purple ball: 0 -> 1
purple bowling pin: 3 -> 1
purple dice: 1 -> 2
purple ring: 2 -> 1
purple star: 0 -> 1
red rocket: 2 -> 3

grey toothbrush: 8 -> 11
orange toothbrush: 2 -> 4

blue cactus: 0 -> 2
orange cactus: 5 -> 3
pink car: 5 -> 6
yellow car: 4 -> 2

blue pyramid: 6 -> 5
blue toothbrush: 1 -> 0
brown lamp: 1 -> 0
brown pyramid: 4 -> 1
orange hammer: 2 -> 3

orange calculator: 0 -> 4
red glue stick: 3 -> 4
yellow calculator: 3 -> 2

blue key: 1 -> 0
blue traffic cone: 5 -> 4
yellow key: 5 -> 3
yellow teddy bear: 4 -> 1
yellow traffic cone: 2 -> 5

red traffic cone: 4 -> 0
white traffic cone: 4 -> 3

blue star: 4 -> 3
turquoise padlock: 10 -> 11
****************************************
*Exercise description:* Could you print, word for word, the line containing "red traffic cone: 4 -> 0" and every line after it through the end of the records, and nothing else?

*Response below:*
red traffic cone: 4 -> 0
white traffic cone: 4 -> 3

blue star: 4 -> 3
turquoise padlock: 10 -> 11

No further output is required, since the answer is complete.